To do | Everything from the line with "(309, 342) = (371, 181): red" to the end of the data below must be returned exactly as it is, and nothing besides.

--- Provided material Enclosed Below ---

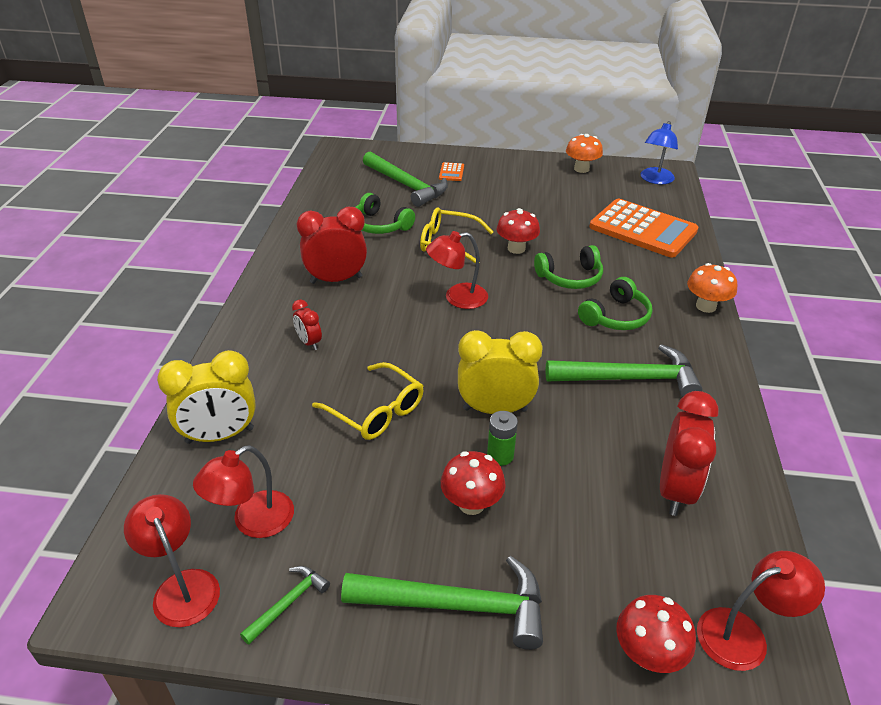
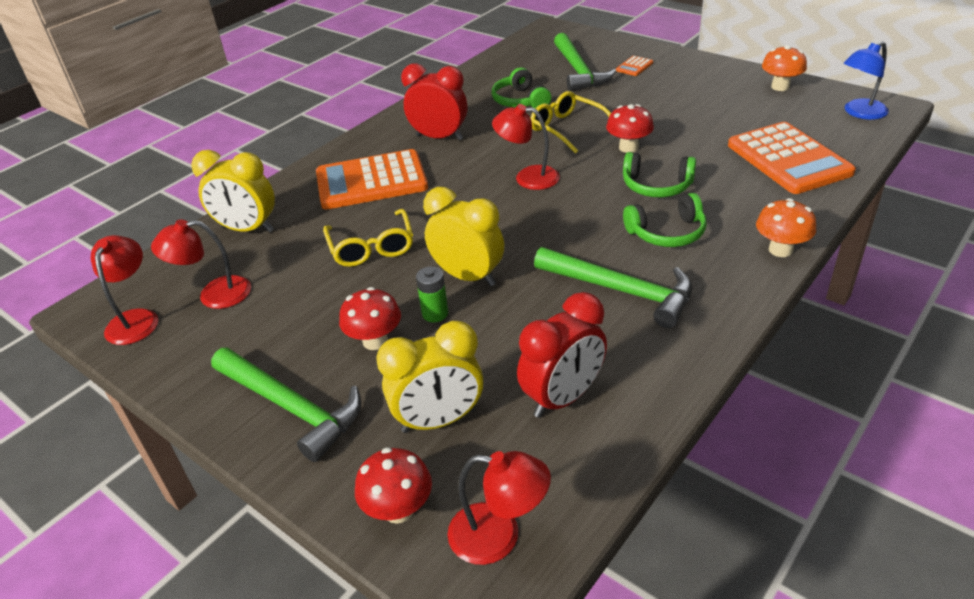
camera: 35 degrees right, 0 degrees up
(288, 603) = (186, 356): green hammer -> none
(309, 342) = (371, 181): red clock -> orange calculator
(600, 555) = (439, 420): none -> yellow clock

--- End of Enclosed Provided material ---

Answer space |
(309, 342) = (371, 181): red clock -> orange calculator
(600, 555) = (439, 420): none -> yellow clock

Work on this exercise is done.